### WHAT IS REQUIRED
How many lines in the data hold the string "minus"? State the number alone.
☆ ☆ ☆ ☆ ☆ ☆ ☆
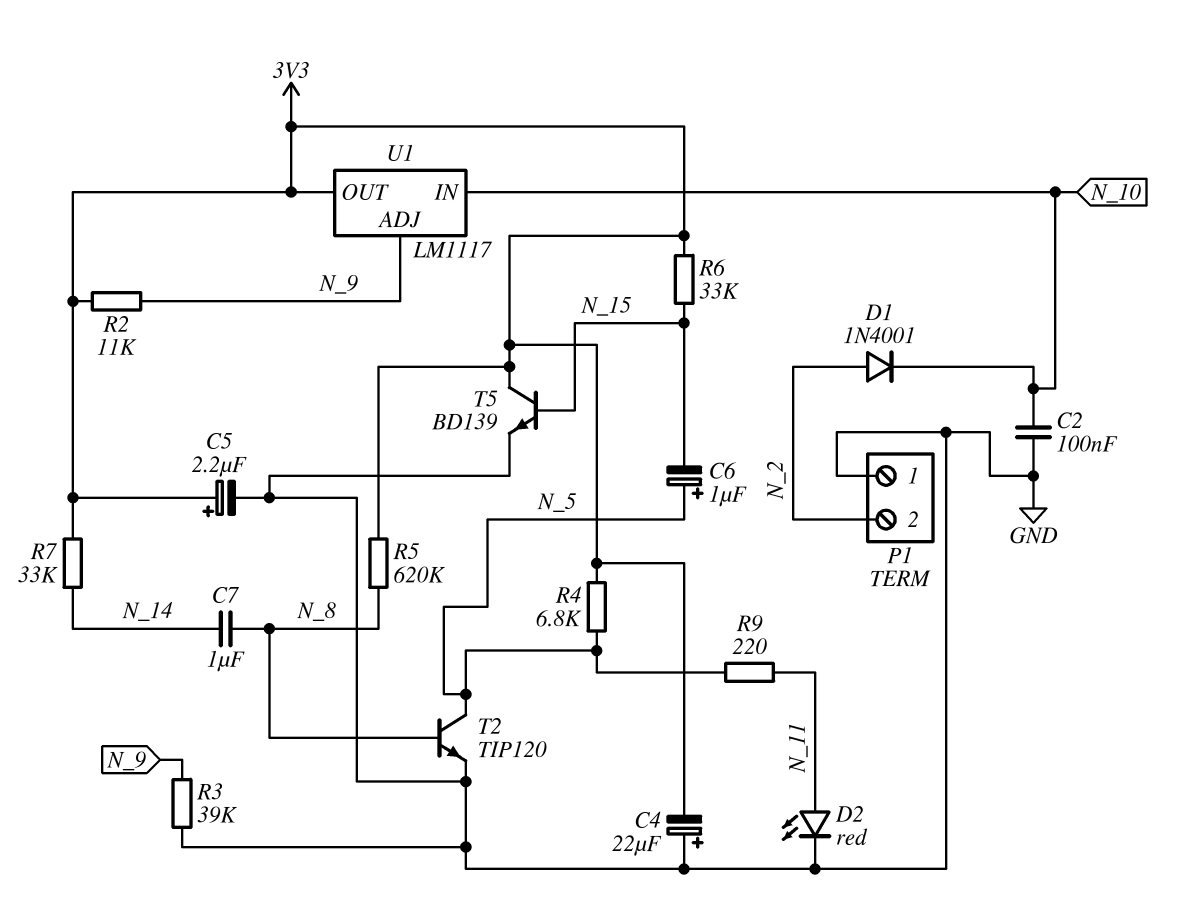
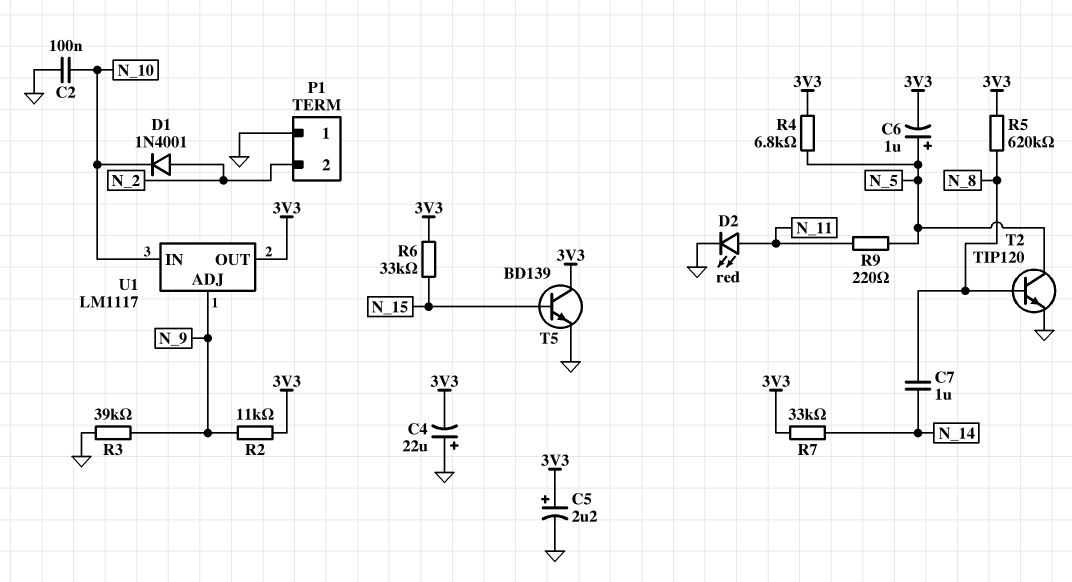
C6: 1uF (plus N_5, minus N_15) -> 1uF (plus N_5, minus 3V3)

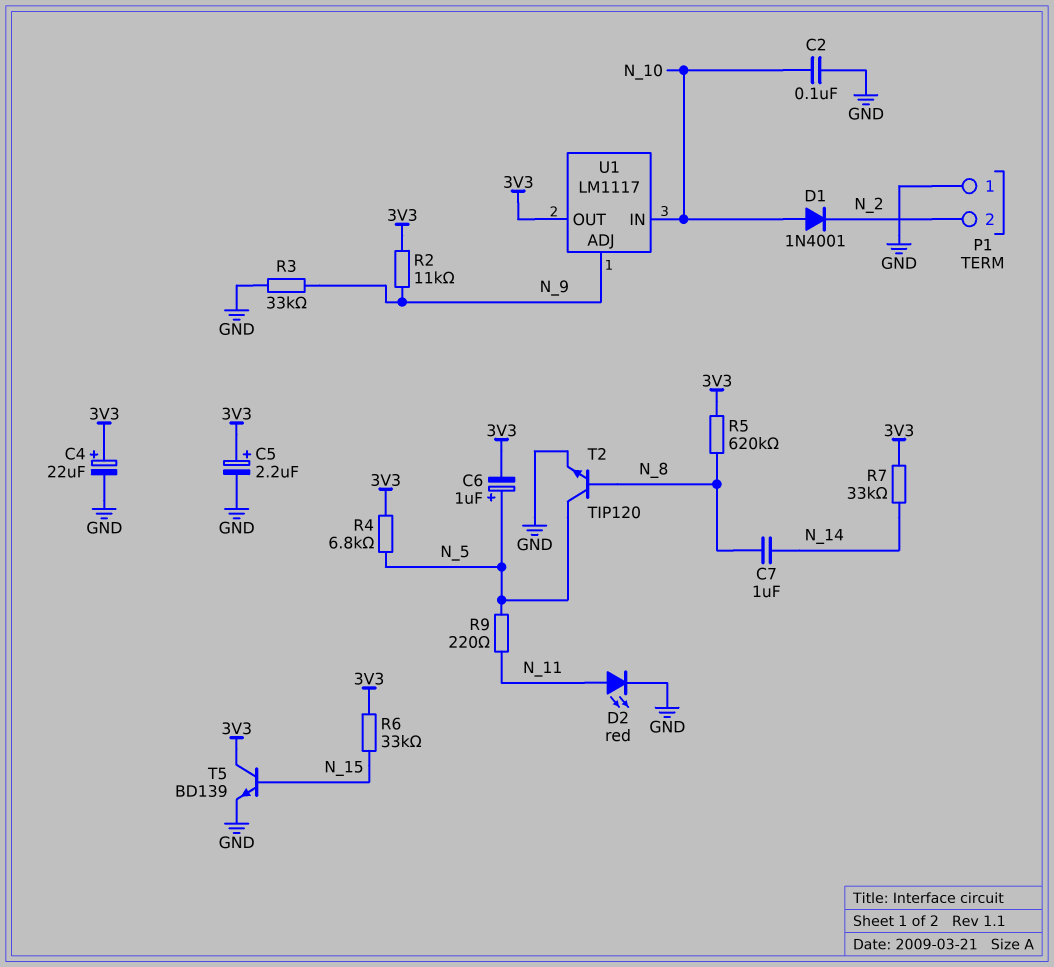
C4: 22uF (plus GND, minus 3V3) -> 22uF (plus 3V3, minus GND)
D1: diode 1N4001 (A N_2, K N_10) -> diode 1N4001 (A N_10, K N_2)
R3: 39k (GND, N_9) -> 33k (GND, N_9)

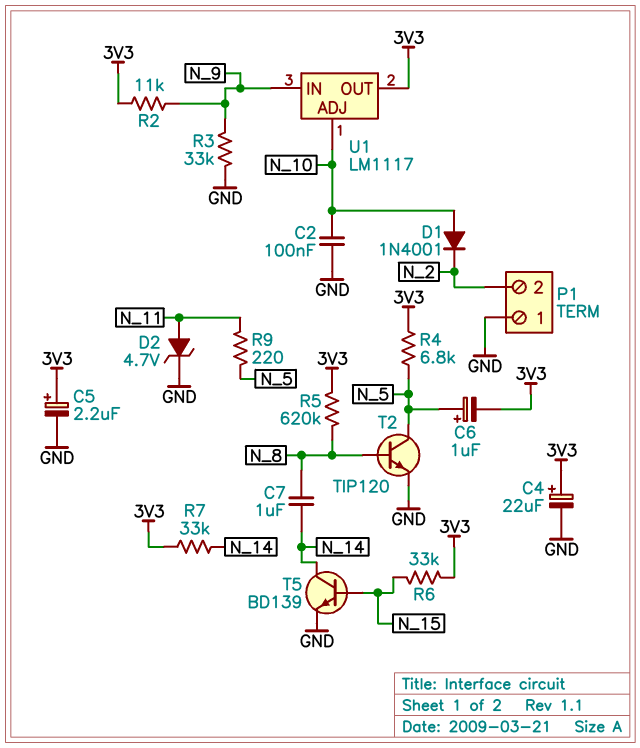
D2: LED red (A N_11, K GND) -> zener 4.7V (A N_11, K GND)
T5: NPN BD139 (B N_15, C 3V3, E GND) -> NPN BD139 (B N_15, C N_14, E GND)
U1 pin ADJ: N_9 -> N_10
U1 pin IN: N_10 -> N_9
☆ ☆ ☆ ☆ ☆ ☆ ☆
### WRITTEN SOLUTION
2